• **PROBLEM**: Although the data below holds other lines too, output only those from the line with "For Gustav: [392,194,756,389]" up to and including the line with "Simple course.docx: [429,863,900,1095]", exactly as they appear.
━━━━━━
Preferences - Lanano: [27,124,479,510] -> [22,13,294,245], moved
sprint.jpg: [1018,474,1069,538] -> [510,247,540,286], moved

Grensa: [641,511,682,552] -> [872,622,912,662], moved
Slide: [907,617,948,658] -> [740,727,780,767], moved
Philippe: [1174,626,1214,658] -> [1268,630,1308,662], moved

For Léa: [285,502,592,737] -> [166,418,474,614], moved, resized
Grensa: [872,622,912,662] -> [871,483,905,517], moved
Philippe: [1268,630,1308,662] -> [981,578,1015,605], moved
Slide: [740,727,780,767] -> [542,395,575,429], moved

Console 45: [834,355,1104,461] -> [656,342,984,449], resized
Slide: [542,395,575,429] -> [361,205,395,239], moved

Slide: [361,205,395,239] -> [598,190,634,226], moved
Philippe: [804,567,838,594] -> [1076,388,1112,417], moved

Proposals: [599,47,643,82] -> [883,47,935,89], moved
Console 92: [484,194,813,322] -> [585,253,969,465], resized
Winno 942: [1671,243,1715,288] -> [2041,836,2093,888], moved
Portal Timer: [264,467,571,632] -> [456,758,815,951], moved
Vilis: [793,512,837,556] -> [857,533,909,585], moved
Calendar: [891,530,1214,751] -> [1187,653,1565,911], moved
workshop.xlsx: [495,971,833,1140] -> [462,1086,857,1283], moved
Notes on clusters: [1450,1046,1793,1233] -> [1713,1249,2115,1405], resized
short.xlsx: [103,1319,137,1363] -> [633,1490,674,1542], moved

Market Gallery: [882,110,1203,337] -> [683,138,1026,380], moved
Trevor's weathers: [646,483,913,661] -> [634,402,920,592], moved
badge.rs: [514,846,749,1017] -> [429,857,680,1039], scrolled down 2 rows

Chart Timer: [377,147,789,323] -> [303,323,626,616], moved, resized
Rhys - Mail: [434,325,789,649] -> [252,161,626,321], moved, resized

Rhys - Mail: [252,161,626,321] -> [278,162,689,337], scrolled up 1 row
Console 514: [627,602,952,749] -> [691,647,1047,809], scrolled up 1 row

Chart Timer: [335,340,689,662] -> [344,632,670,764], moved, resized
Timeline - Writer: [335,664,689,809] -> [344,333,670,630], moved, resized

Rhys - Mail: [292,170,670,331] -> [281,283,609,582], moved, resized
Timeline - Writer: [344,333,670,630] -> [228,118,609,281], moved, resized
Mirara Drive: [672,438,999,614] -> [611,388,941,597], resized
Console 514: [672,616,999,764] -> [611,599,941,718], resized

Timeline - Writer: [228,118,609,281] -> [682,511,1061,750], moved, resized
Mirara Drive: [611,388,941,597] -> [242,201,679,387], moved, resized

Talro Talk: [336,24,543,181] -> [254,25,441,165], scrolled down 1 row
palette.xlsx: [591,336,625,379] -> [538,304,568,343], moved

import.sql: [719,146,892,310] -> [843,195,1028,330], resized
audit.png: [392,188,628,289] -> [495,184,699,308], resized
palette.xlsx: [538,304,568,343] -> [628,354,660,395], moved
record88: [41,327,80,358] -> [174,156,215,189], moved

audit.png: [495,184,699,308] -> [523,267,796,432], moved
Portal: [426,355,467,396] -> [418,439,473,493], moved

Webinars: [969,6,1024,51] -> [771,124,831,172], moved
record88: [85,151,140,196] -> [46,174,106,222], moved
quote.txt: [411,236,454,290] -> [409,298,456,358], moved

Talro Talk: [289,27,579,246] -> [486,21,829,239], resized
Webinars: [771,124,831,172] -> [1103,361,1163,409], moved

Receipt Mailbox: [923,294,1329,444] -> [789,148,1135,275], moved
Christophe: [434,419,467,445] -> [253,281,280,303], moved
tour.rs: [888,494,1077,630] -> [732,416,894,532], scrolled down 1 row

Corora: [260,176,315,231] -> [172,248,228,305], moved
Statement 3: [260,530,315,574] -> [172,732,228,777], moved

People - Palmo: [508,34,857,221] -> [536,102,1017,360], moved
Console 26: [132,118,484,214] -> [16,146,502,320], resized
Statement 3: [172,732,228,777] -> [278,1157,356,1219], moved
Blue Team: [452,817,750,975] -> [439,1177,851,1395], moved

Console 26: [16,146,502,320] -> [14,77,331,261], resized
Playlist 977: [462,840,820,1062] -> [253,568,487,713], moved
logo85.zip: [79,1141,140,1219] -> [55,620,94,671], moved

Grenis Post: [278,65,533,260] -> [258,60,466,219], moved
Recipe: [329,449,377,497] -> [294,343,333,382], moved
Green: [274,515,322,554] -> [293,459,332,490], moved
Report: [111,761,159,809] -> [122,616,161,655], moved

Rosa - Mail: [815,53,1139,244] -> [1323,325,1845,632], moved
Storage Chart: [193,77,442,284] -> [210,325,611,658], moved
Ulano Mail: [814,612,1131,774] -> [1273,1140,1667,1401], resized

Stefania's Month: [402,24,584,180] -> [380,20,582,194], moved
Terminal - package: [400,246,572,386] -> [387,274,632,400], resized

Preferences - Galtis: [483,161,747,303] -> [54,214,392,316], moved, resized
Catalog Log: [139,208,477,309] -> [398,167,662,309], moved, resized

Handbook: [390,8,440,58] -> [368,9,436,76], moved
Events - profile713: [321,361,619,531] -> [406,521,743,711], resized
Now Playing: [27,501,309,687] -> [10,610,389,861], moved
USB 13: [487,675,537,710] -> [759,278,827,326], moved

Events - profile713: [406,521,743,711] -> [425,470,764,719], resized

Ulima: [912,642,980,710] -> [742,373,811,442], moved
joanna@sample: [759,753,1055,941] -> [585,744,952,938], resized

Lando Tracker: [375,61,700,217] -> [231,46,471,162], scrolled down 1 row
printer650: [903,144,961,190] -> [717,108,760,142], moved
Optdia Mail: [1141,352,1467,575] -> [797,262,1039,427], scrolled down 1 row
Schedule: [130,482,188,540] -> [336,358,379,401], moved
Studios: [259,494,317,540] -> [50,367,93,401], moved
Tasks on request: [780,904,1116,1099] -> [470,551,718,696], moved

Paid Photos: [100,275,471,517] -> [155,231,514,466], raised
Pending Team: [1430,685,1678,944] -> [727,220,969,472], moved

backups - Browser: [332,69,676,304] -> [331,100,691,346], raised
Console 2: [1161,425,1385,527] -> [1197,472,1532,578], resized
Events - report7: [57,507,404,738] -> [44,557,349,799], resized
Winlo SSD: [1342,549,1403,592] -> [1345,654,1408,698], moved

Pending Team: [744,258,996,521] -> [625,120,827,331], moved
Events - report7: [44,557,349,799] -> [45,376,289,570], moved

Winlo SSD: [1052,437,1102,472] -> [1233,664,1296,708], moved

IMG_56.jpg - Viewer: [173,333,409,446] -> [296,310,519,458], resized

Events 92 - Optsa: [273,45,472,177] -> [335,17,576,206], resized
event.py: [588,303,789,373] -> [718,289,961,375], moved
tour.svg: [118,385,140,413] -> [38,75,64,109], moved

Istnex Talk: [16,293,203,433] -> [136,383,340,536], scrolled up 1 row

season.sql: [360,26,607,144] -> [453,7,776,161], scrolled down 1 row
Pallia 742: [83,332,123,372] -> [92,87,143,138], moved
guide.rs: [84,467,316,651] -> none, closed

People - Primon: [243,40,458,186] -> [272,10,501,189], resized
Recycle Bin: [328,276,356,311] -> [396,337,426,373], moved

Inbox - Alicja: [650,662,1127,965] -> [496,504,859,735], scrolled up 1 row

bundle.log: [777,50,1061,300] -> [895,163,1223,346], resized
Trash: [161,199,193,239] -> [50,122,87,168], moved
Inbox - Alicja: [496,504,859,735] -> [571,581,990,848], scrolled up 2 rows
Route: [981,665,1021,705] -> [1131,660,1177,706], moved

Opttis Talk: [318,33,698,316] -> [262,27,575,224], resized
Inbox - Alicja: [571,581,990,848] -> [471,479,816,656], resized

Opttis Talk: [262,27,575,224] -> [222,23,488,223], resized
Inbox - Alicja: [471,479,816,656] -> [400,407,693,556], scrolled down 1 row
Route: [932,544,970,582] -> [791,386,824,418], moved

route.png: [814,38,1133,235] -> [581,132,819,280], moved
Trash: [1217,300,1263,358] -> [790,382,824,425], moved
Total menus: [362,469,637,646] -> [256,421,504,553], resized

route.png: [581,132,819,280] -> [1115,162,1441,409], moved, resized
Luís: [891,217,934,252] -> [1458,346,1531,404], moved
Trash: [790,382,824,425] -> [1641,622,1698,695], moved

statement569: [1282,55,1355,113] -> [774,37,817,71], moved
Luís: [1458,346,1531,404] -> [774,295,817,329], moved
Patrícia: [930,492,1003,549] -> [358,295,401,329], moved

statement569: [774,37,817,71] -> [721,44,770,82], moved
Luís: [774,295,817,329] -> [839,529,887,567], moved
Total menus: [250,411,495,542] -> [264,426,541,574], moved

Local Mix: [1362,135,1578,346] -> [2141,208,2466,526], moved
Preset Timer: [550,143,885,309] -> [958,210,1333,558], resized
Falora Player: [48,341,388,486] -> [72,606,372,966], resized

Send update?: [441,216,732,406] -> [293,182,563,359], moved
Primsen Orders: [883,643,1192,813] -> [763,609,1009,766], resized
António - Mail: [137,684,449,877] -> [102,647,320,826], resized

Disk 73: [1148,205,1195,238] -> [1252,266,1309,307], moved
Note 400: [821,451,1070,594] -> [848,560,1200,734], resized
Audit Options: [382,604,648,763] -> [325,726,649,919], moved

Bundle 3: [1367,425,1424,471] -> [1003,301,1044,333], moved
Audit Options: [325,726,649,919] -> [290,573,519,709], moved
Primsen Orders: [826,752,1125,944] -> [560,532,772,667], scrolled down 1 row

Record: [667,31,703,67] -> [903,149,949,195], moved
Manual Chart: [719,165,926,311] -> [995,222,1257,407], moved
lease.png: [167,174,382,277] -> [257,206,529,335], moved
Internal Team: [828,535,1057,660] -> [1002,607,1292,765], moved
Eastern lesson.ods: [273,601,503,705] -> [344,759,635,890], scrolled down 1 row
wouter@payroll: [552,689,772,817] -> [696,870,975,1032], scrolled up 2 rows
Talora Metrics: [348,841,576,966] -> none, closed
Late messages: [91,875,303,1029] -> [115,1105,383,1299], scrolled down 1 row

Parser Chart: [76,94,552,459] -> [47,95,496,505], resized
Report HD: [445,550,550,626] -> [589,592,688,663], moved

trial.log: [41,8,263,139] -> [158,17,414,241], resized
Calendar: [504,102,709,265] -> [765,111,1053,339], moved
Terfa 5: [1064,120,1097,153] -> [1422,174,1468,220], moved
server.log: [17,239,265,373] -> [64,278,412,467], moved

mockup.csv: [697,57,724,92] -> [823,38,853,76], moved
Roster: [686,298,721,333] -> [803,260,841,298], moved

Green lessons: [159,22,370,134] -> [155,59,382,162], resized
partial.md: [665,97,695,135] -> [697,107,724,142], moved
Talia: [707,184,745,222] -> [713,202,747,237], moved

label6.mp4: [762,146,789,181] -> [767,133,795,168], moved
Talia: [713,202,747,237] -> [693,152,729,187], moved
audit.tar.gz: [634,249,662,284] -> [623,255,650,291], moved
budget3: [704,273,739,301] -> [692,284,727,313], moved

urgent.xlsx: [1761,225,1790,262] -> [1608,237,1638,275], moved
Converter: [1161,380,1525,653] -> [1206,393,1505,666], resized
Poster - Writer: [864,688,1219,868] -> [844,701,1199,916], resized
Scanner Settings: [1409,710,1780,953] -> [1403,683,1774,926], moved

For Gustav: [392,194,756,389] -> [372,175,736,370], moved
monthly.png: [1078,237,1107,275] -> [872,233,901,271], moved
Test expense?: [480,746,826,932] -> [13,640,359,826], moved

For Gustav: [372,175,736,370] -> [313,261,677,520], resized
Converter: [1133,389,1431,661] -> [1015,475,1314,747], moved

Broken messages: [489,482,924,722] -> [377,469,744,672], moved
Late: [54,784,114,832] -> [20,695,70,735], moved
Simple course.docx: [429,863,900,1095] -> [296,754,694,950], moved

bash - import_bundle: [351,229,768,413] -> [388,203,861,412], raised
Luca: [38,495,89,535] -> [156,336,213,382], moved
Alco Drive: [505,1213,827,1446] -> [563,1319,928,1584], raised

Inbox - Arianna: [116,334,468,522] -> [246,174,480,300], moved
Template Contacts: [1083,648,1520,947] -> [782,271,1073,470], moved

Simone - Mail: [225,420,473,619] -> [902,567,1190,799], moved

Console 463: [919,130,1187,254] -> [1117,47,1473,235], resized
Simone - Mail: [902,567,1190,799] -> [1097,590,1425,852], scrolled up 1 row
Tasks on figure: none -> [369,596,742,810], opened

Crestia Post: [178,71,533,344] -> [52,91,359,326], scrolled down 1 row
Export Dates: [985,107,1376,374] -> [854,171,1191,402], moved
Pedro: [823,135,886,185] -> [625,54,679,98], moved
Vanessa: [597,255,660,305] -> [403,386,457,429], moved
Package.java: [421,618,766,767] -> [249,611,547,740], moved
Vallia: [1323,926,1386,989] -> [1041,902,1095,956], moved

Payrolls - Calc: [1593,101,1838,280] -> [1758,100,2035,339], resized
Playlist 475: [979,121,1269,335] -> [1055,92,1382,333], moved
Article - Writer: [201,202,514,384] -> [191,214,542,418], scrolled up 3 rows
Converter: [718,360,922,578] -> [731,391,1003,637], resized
━━━━━━
• **RESULT BELOW**:
For Gustav: [392,194,756,389] -> [372,175,736,370], moved
monthly.png: [1078,237,1107,275] -> [872,233,901,271], moved
Test expense?: [480,746,826,932] -> [13,640,359,826], moved

For Gustav: [372,175,736,370] -> [313,261,677,520], resized
Converter: [1133,389,1431,661] -> [1015,475,1314,747], moved

Broken messages: [489,482,924,722] -> [377,469,744,672], moved
Late: [54,784,114,832] -> [20,695,70,735], moved
Simple course.docx: [429,863,900,1095] -> [296,754,694,950], moved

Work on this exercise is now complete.